(Scene difference descriptions)
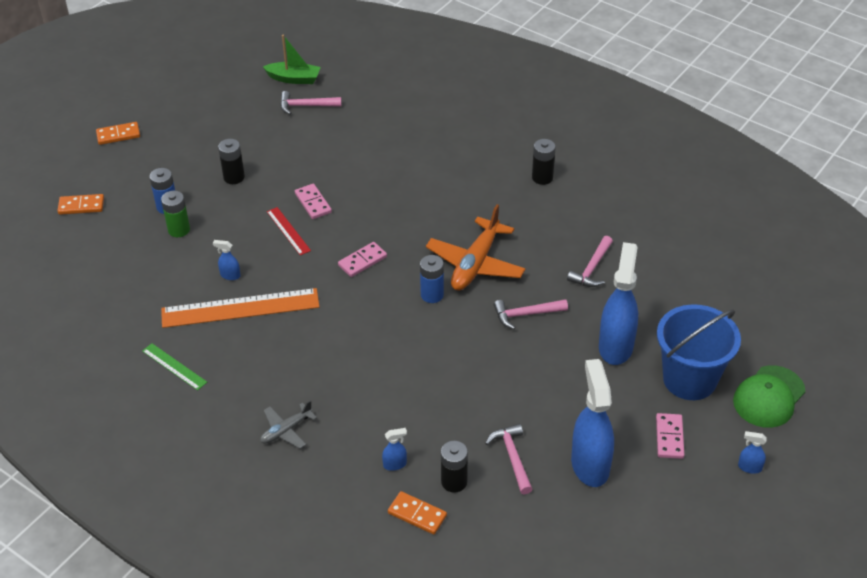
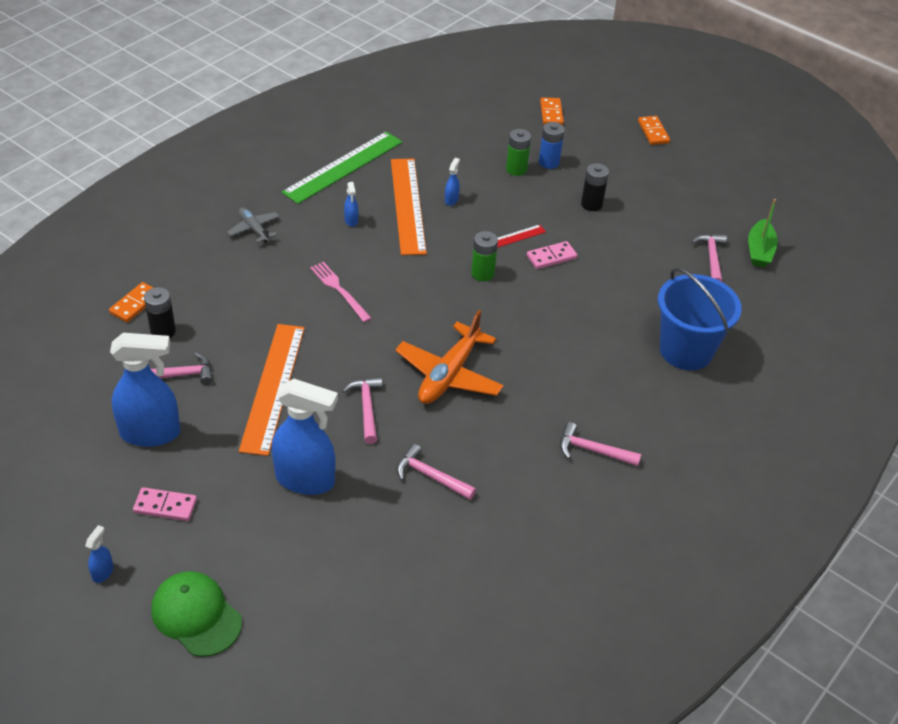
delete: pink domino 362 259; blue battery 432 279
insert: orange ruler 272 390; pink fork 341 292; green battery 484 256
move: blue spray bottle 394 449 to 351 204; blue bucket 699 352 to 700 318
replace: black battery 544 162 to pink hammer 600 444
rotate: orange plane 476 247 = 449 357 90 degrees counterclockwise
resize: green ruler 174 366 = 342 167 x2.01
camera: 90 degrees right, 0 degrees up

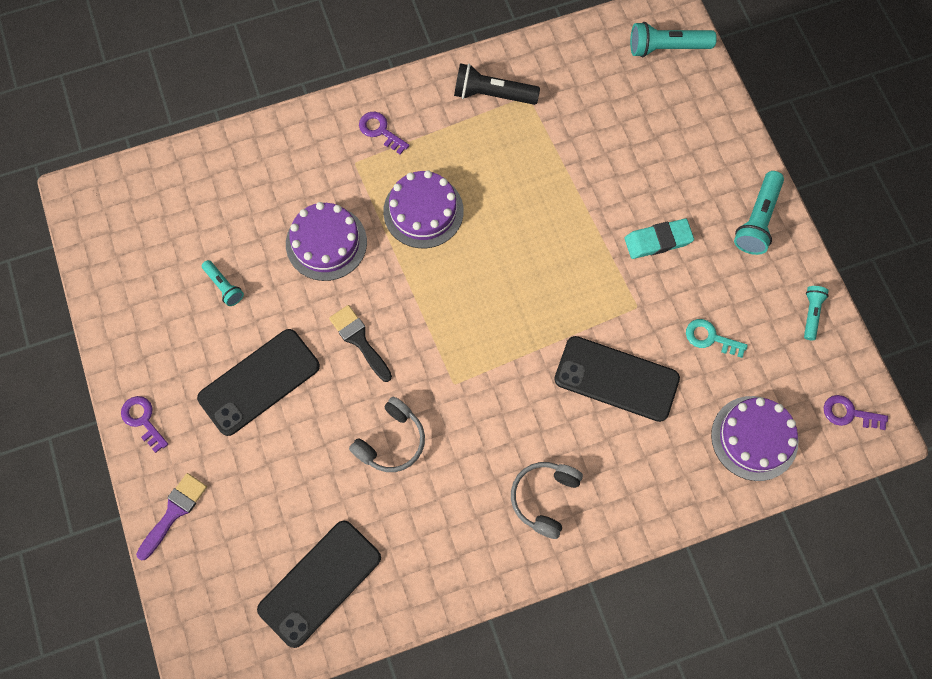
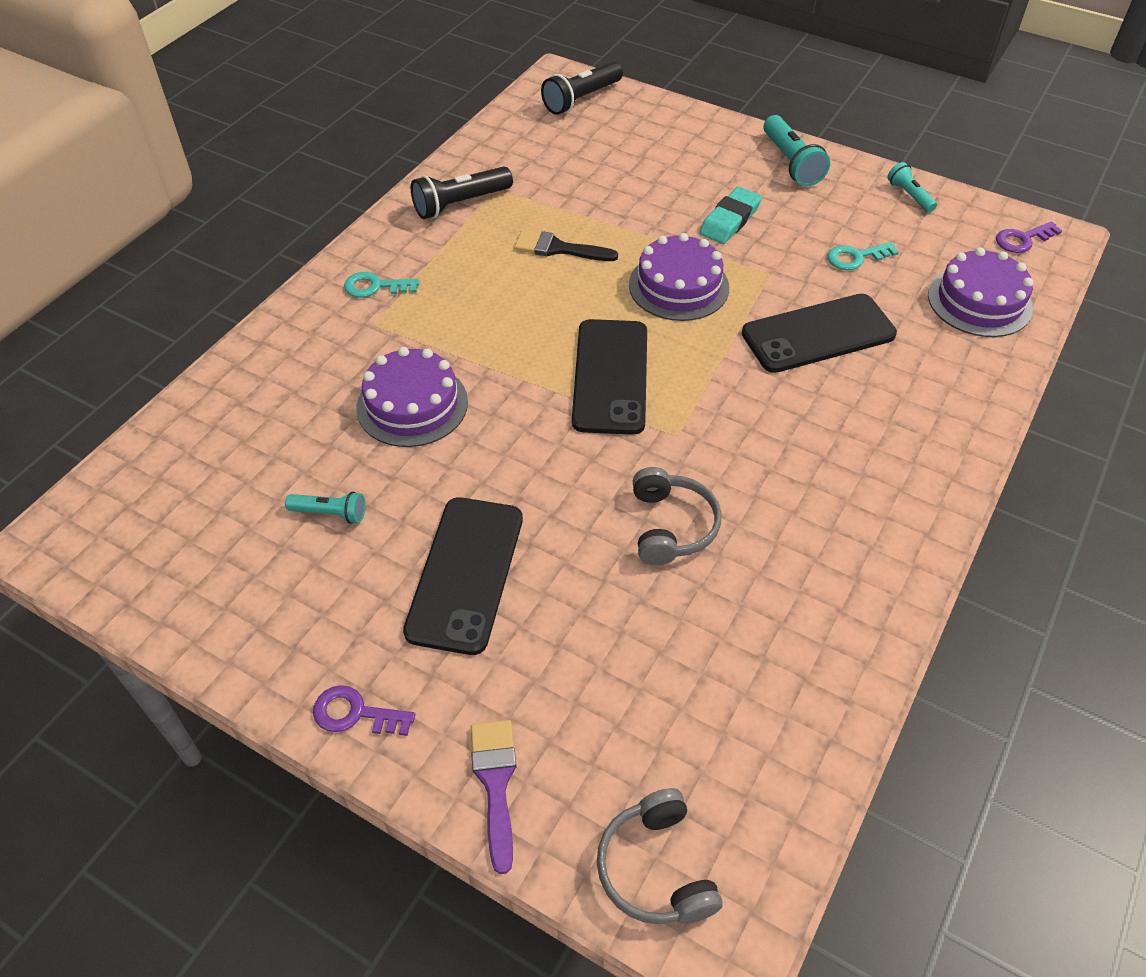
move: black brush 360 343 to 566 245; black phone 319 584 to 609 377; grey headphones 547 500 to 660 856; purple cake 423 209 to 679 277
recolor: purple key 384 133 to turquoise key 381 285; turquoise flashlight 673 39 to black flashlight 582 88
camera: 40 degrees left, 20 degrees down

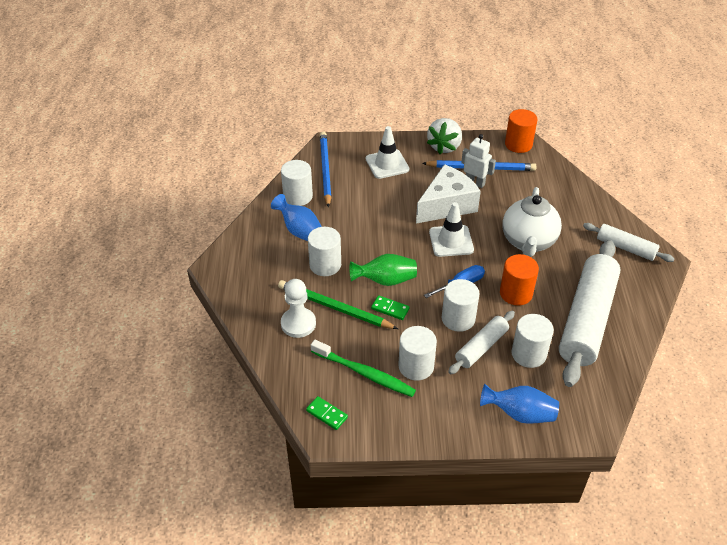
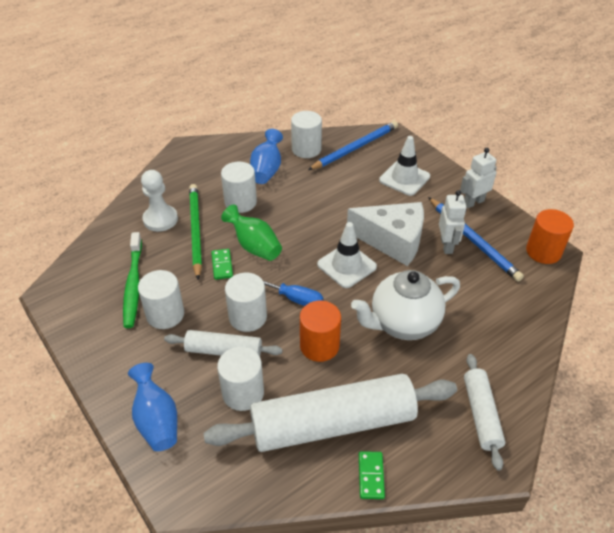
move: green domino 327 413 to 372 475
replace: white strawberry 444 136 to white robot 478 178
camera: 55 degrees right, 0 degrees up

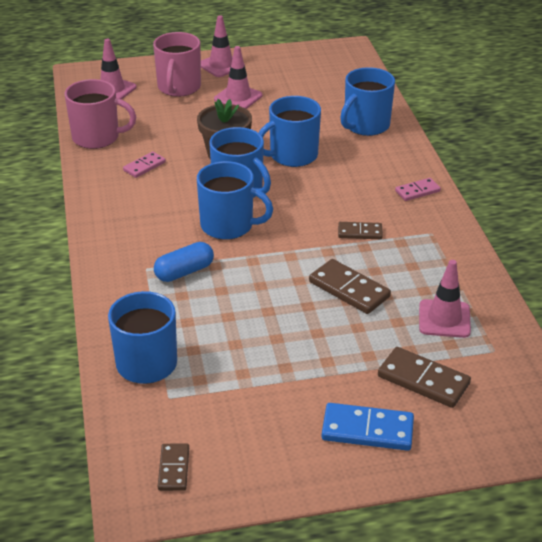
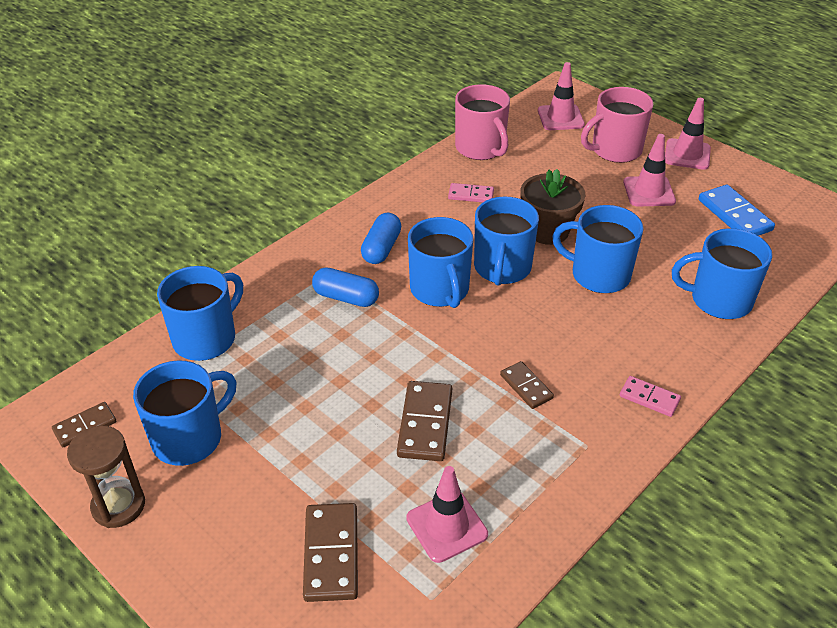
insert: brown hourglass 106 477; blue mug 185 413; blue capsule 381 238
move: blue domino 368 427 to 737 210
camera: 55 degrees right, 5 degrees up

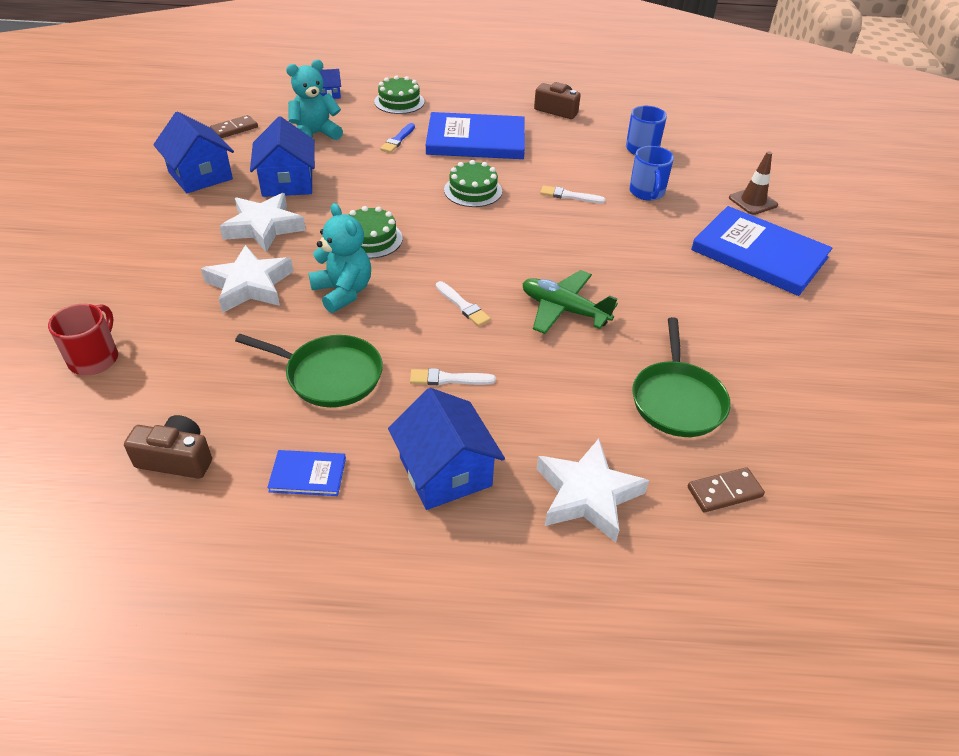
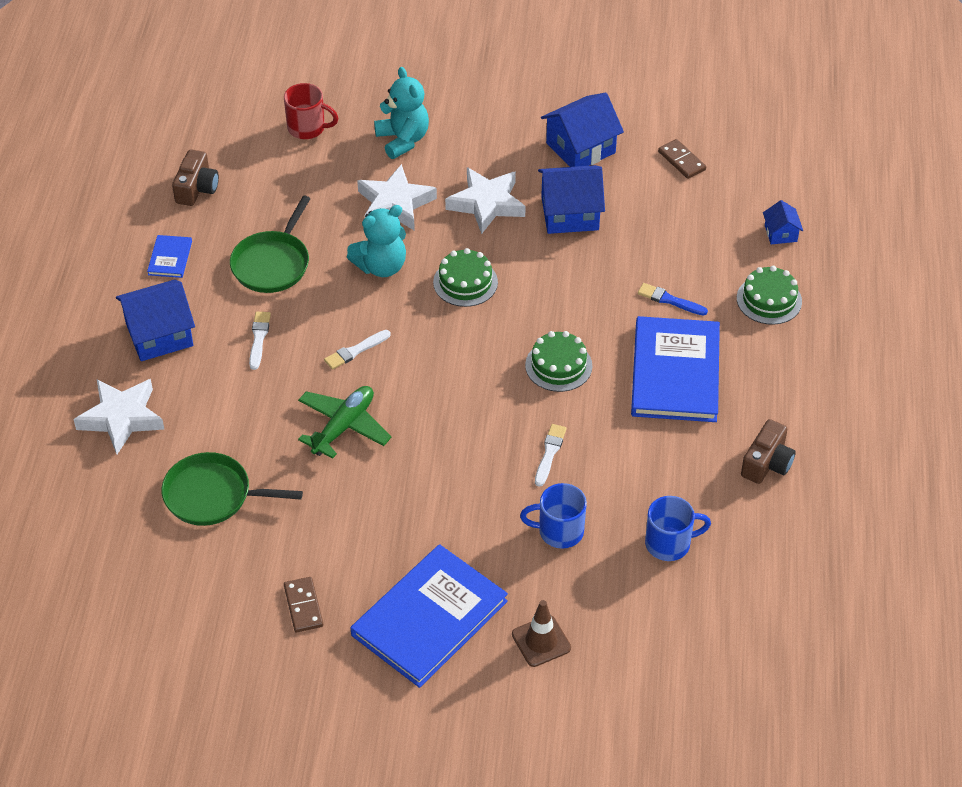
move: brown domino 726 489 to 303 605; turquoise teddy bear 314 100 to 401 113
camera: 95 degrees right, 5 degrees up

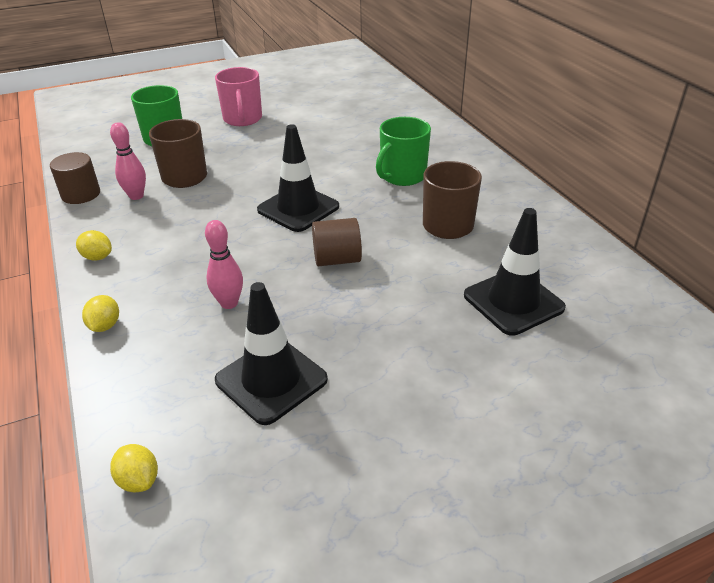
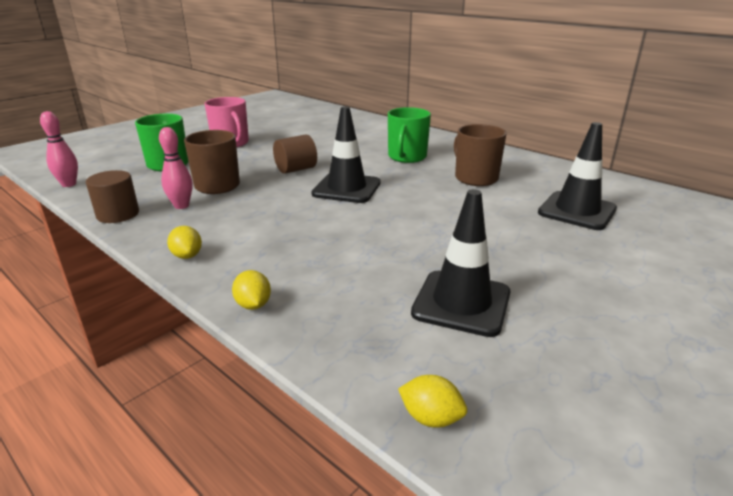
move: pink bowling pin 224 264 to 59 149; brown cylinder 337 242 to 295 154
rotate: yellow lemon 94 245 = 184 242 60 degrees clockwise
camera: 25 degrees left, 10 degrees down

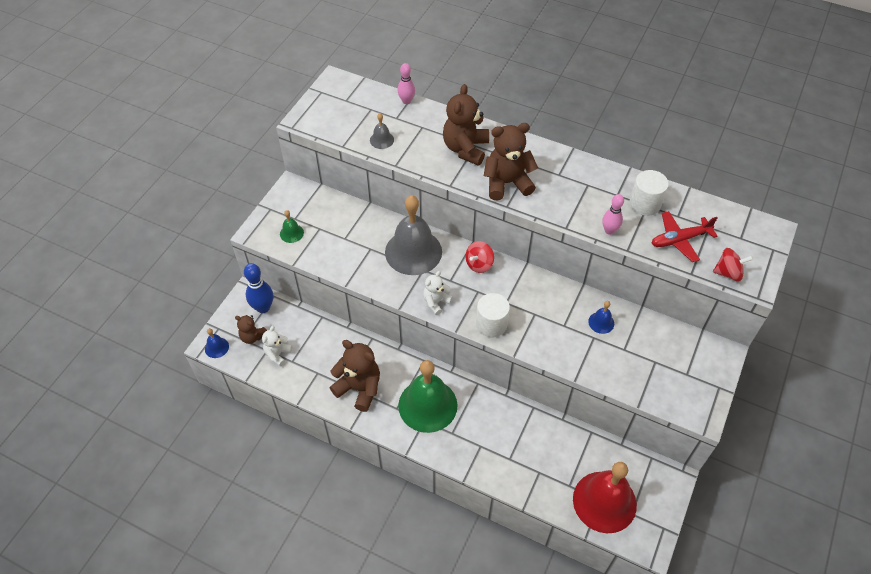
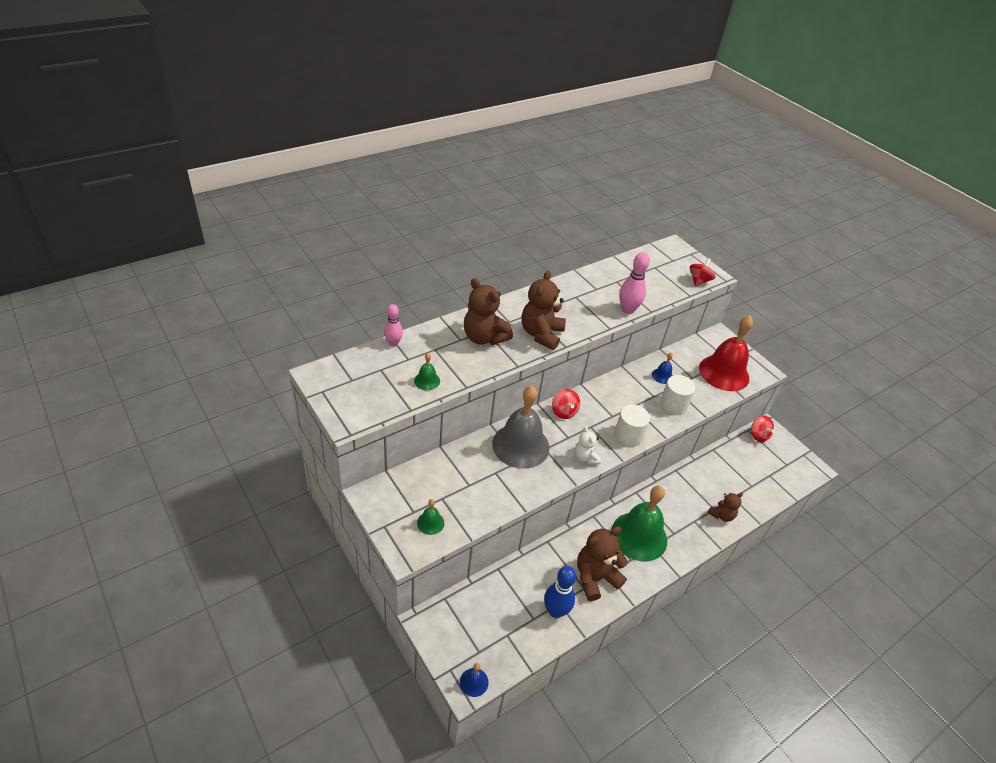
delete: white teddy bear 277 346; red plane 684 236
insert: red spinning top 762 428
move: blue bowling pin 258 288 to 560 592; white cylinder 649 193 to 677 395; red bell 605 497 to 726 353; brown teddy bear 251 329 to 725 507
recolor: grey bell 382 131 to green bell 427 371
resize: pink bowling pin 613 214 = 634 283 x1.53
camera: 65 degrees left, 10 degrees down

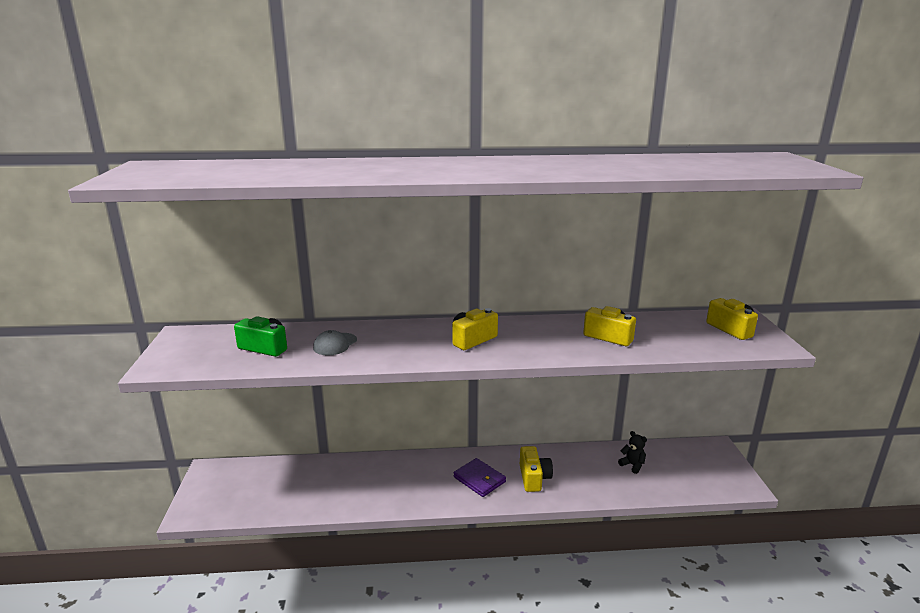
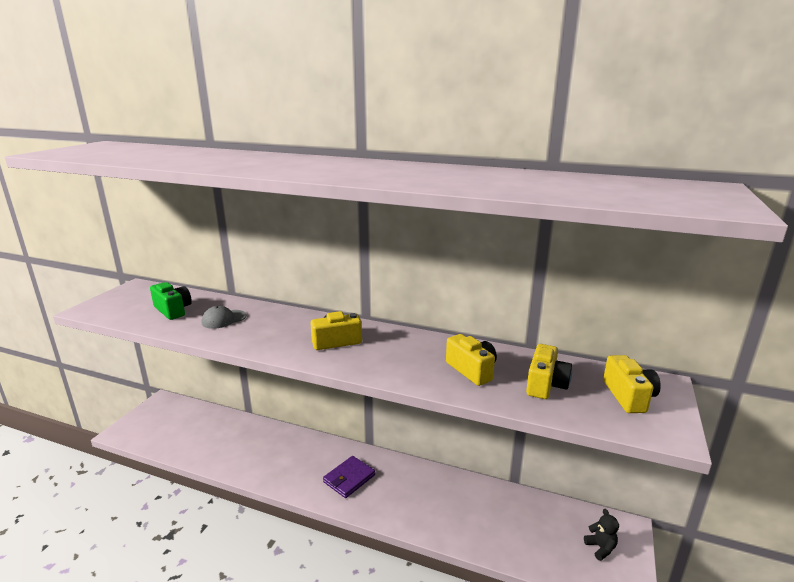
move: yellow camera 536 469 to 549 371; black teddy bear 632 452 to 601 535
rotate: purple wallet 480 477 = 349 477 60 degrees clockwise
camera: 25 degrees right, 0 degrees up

▸ Assigned task
Show all lines above holding the word "ruler".

▸ Answer to this problem
insert: orange ruler 272 390; pink fork 341 292; green battery 484 256
resize: green ruler 174 366 = 342 167 x2.01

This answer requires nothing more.